TASK REQUIREMENTS :: Where does the string "NAND" appear in the material? Copy each line that holds it.

^^^^^^^^

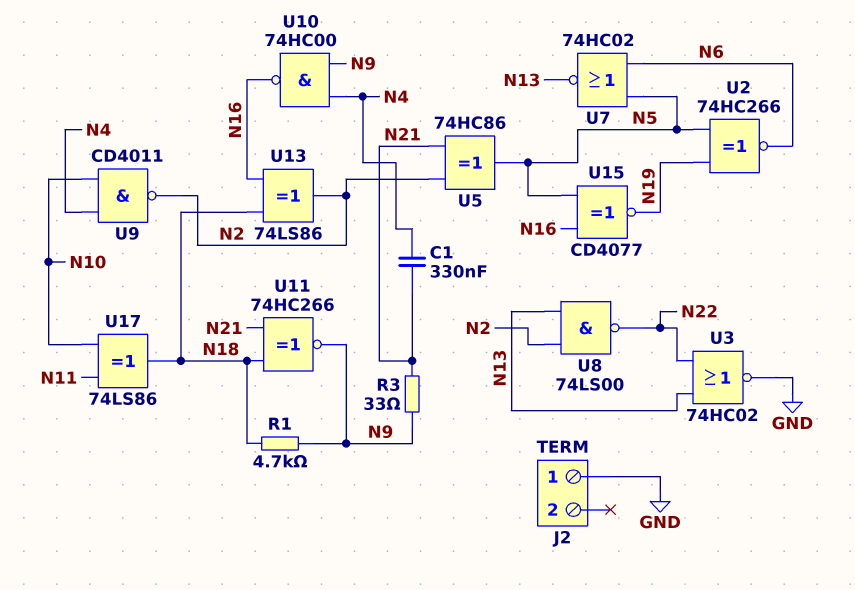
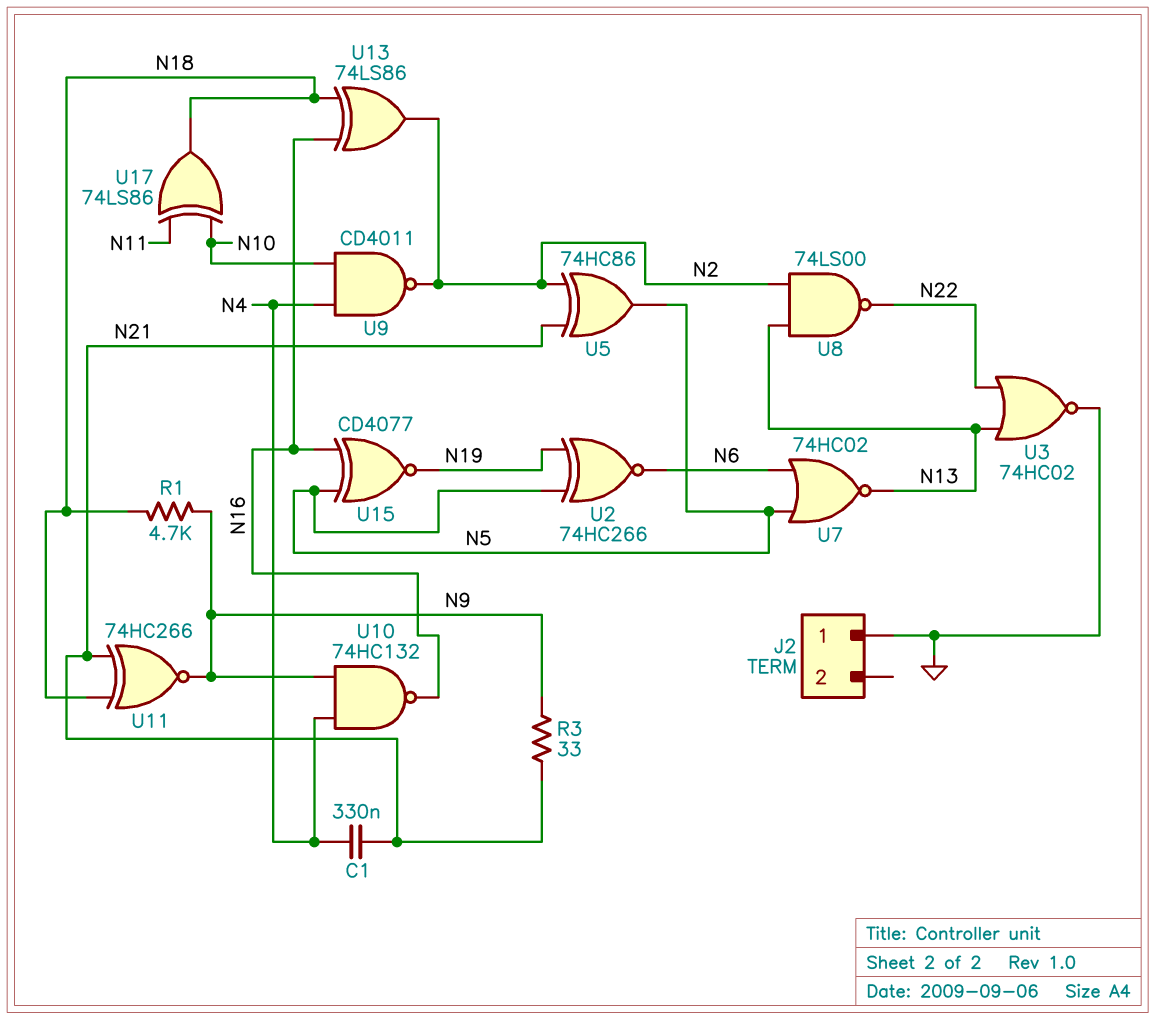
U10: NAND 74HC00 (in N4, in N9, out N16) -> NAND 74HC132 (in N4, in N9, out N16)

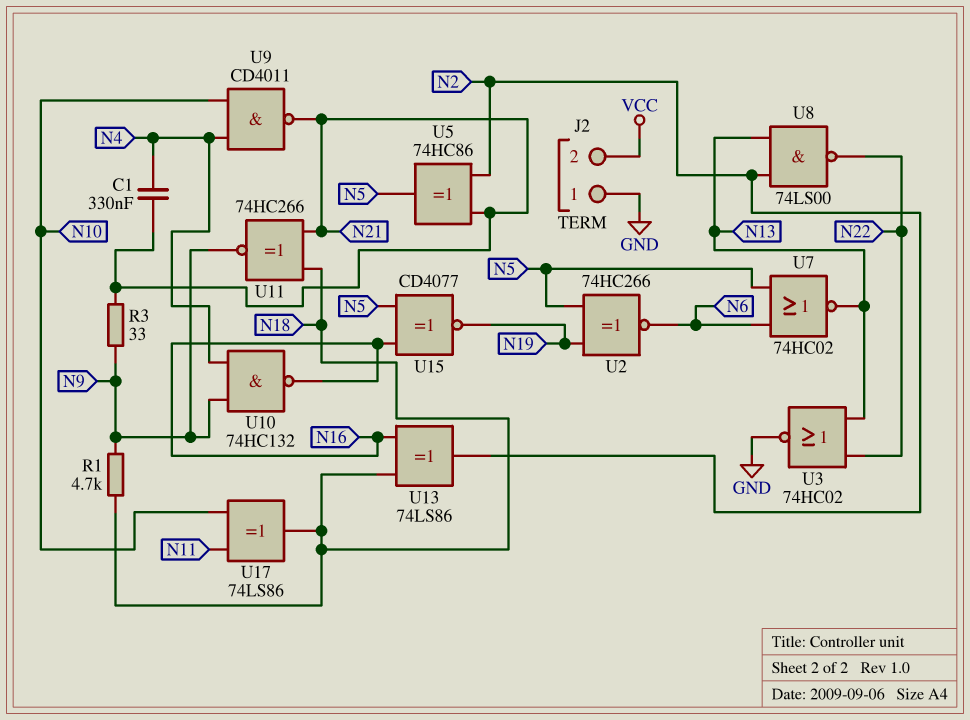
J2 pin 2: none -> VCC
U9: NAND CD4011 (in N4, in N10, out N2) -> NAND CD4011 (in N4, in N10, out N21)

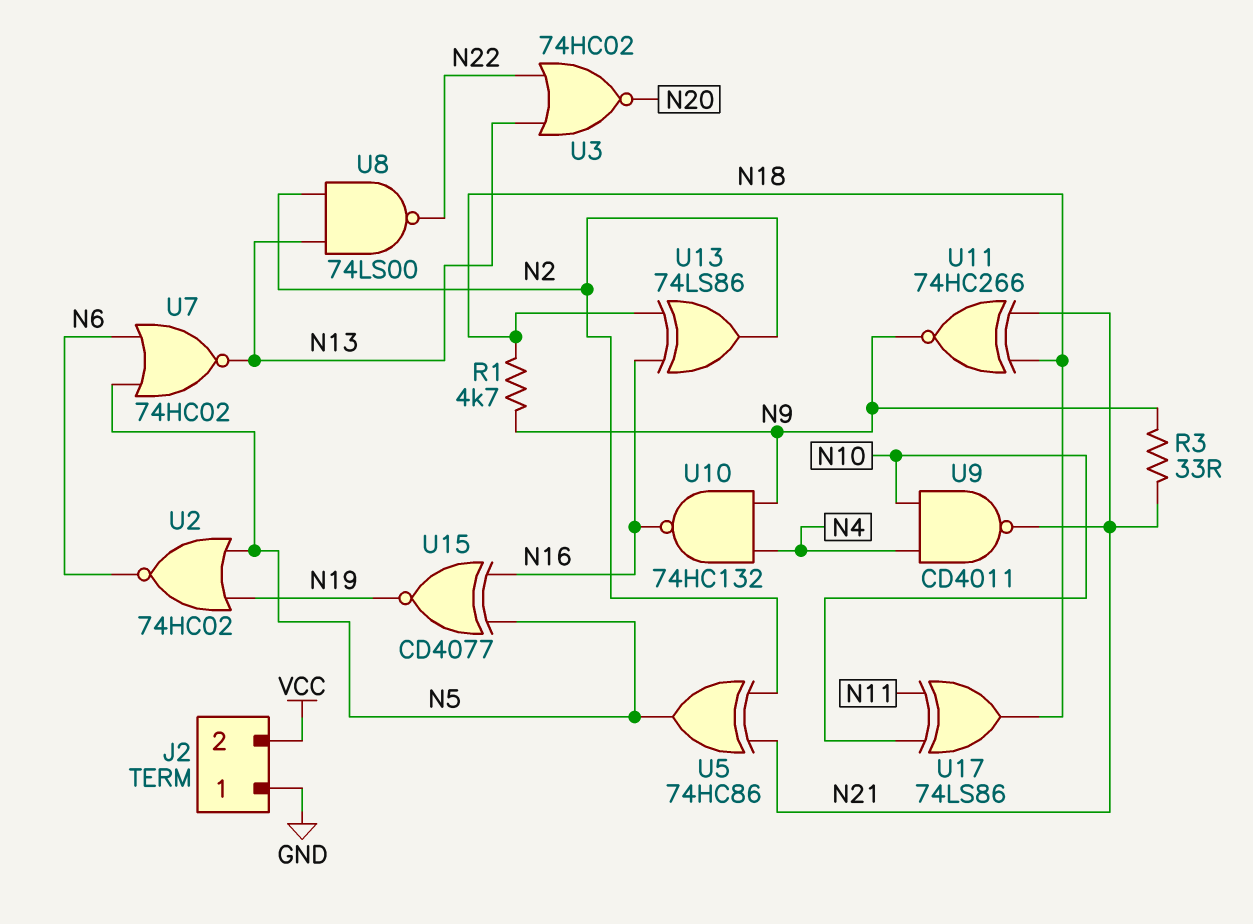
C1: 330nF (N4, N21) -> none
U2: XNOR 74HC266 (in N5, in N19, out N6) -> NOR 74HC02 (in N5, in N19, out N6)
U3: NOR 74HC02 (in N13, in N22, out GND) -> NOR 74HC02 (in N13, in N22, out N20)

^^^^^^^^

EXERCISE OUTPUT ::
U10: NAND 74HC00 (in N4, in N9, out N16) -> NAND 74HC132 (in N4, in N9, out N16)
U9: NAND CD4011 (in N4, in N10, out N2) -> NAND CD4011 (in N4, in N10, out N21)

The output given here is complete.